Exercise brief: Reproduce the whole listing below word for word, leaving out the pictures.

═══

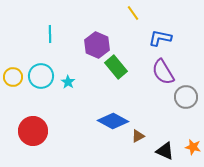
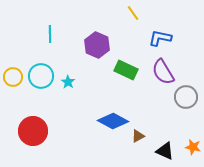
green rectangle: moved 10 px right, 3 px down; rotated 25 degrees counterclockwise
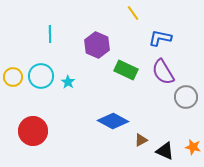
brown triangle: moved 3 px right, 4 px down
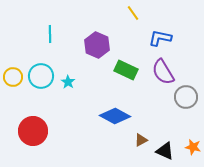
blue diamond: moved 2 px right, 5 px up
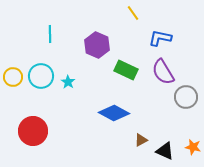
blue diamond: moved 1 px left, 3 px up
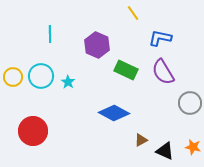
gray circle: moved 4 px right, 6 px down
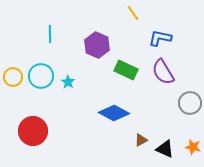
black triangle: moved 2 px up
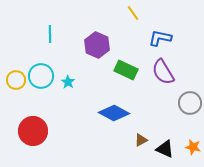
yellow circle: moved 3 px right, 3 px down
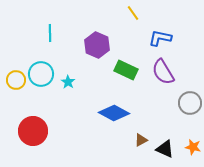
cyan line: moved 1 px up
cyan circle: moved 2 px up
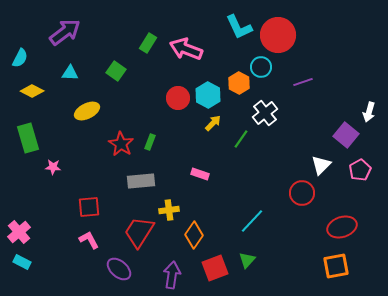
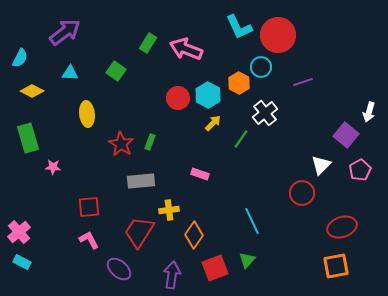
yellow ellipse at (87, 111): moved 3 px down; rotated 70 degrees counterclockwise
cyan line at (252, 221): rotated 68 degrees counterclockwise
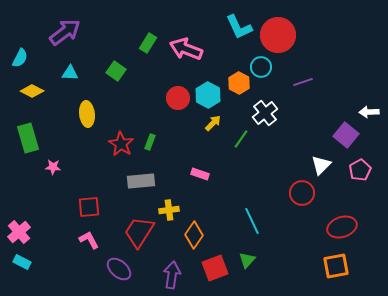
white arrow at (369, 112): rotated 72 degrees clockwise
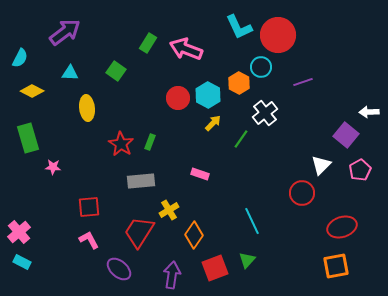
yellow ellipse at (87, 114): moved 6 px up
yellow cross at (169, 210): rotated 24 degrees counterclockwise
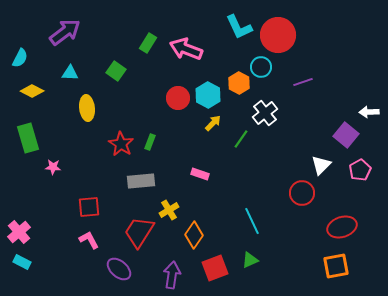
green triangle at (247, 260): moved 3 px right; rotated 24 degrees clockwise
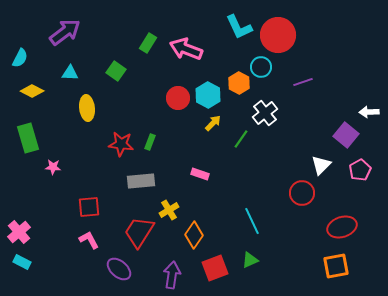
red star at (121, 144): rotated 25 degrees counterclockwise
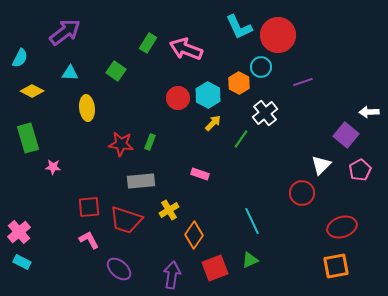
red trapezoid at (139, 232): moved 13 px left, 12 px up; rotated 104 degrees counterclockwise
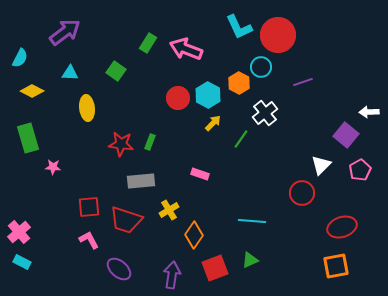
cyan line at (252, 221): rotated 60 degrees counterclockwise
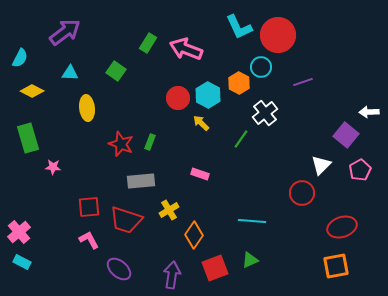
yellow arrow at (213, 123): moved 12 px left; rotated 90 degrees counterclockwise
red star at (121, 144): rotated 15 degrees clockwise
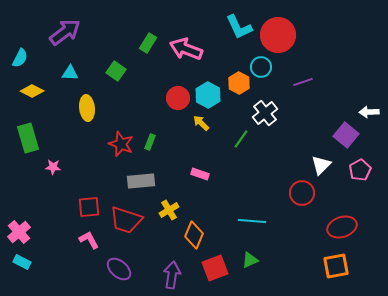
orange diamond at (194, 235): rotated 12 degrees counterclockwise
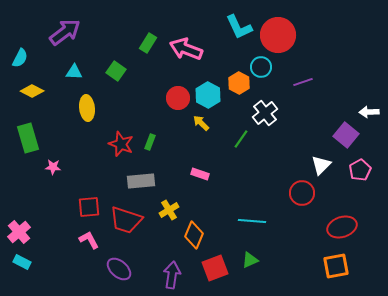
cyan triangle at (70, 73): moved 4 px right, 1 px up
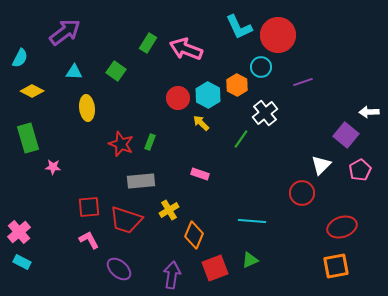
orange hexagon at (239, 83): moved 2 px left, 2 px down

═══

Exercise answer:
green rectangle: moved 10 px right, 3 px down; rotated 25 degrees counterclockwise
brown triangle: moved 3 px right, 4 px down
blue diamond: moved 2 px right, 5 px up
blue diamond: moved 1 px left, 3 px up
gray circle: moved 4 px right, 6 px down
black triangle: moved 2 px up
yellow circle: moved 3 px right, 3 px down
cyan line: moved 1 px up
cyan circle: moved 2 px up
yellow ellipse at (87, 111): moved 3 px down; rotated 70 degrees counterclockwise
cyan line at (252, 221): rotated 68 degrees counterclockwise
white arrow at (369, 112): rotated 72 degrees clockwise
yellow ellipse at (87, 114): moved 6 px up
yellow cross at (169, 210): rotated 24 degrees counterclockwise
green triangle at (247, 260): moved 3 px right; rotated 24 degrees clockwise
red star at (121, 144): rotated 25 degrees counterclockwise
red trapezoid at (139, 232): moved 13 px left, 12 px up; rotated 104 degrees counterclockwise
cyan line at (252, 221): rotated 60 degrees counterclockwise
yellow arrow at (213, 123): moved 12 px left; rotated 90 degrees counterclockwise
red star at (121, 144): rotated 15 degrees clockwise
orange diamond at (194, 235): rotated 12 degrees counterclockwise
cyan triangle at (70, 73): moved 4 px right, 1 px up
orange hexagon at (239, 83): moved 2 px left, 2 px down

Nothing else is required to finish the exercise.